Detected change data
-=-=-
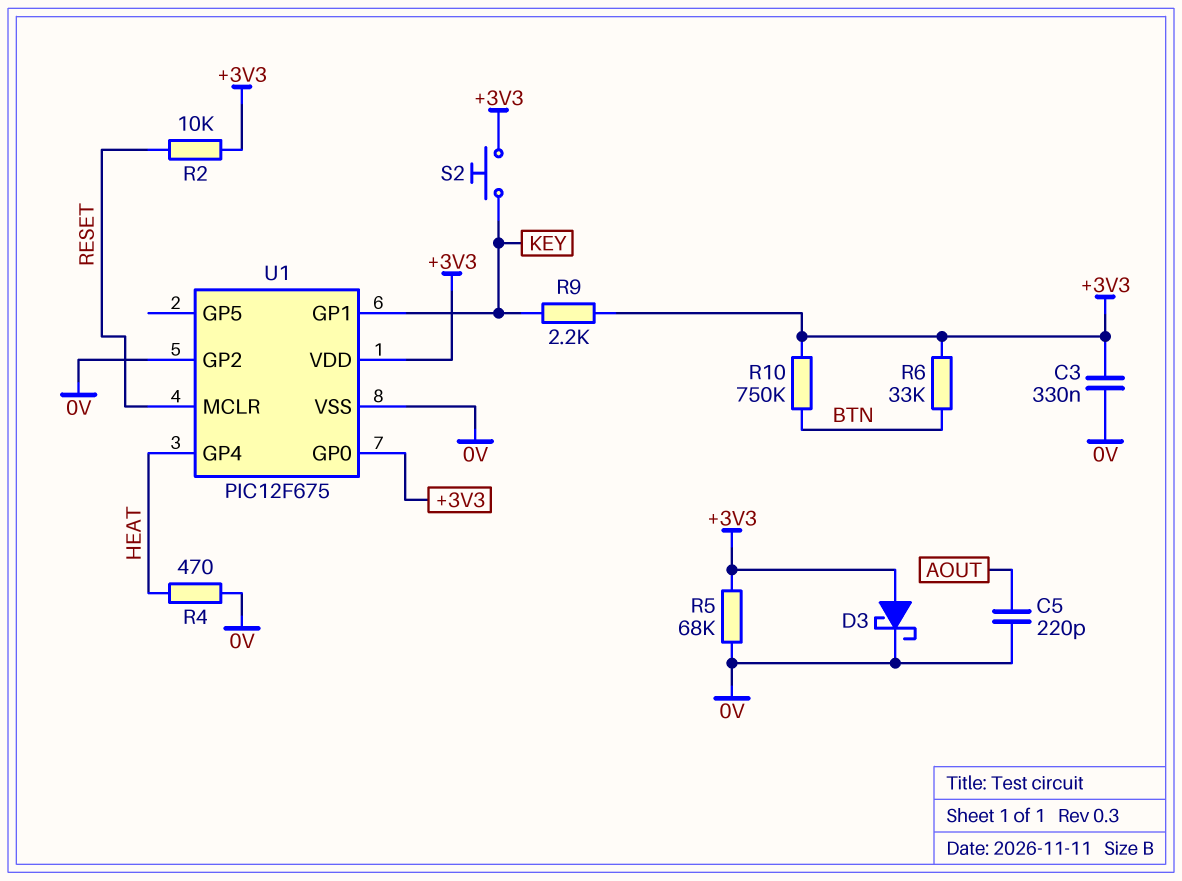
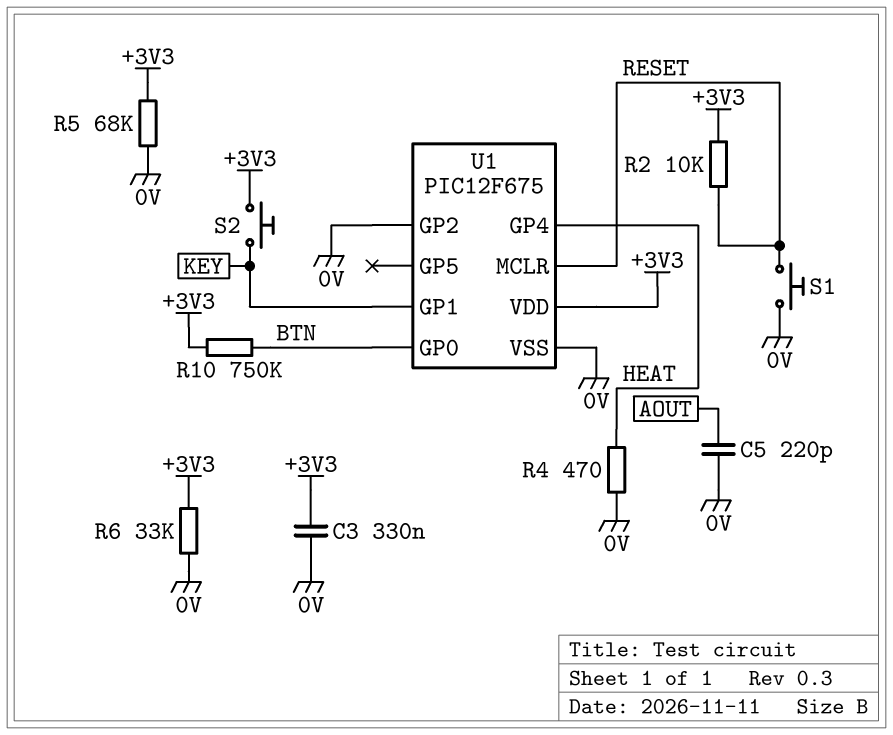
D3: schottky (A +3V3, K 0V) -> none
R6: 33k (+3V3, BTN) -> 33k (+3V3, 0V)
R9: 2.2k (+3V3, KEY) -> none
S1: none -> button (0V, RESET)
U1 pin GP0: +3V3 -> BTN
-=-=-
● Problem:
Repeat each of the records exactly as written, except for the pictures, which are to be left out.

● Exercise output:
D3: schottky (A +3V3, K 0V) -> none
R6: 33k (+3V3, BTN) -> 33k (+3V3, 0V)
R9: 2.2k (+3V3, KEY) -> none
S1: none -> button (0V, RESET)
U1 pin GP0: +3V3 -> BTN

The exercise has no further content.